Entries shown below:
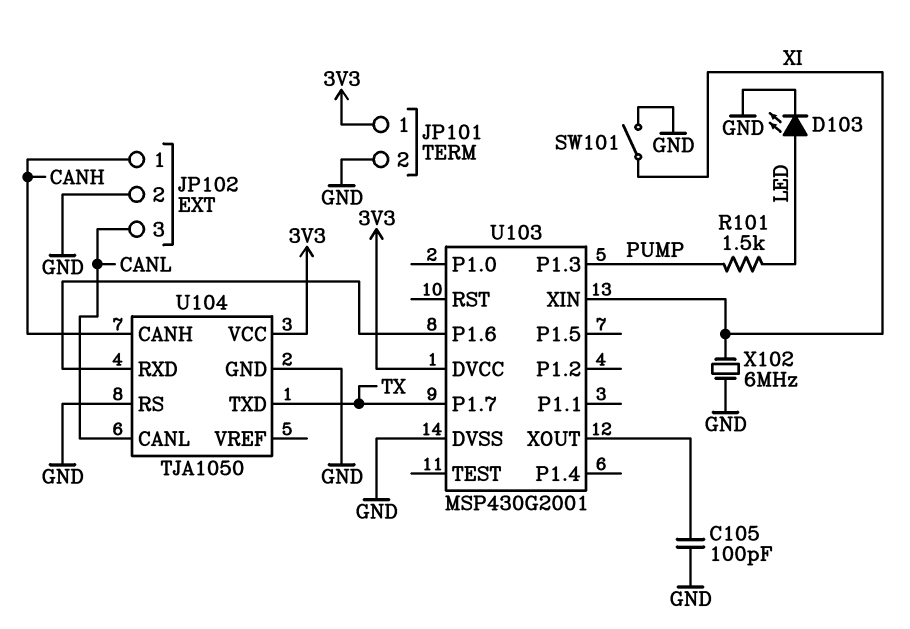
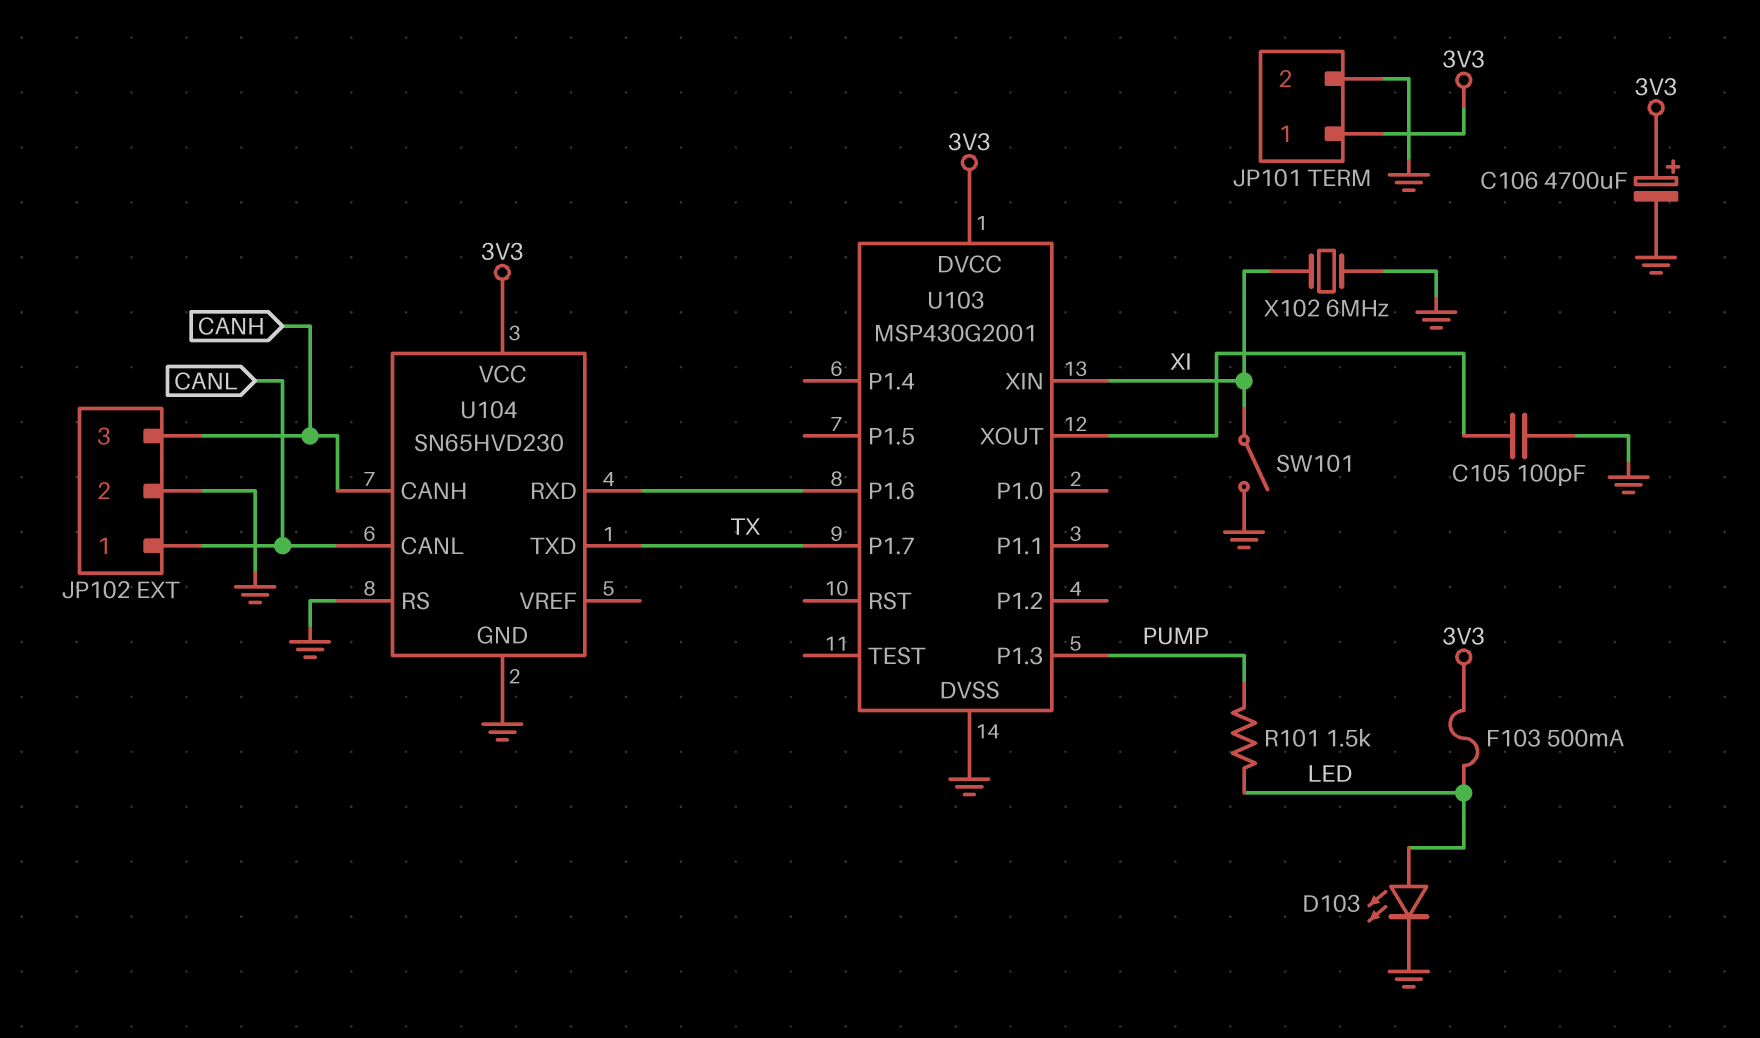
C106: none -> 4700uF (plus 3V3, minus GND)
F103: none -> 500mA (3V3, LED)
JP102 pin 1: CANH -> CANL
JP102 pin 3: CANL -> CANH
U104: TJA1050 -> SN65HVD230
End of Entries shown.
▶ **Problem requirements**
All of the records must come back exactly as they stand, minus every picture.

▶ **Response area**
C106: none -> 4700uF (plus 3V3, minus GND)
F103: none -> 500mA (3V3, LED)
JP102 pin 1: CANH -> CANL
JP102 pin 3: CANL -> CANH
U104: TJA1050 -> SN65HVD230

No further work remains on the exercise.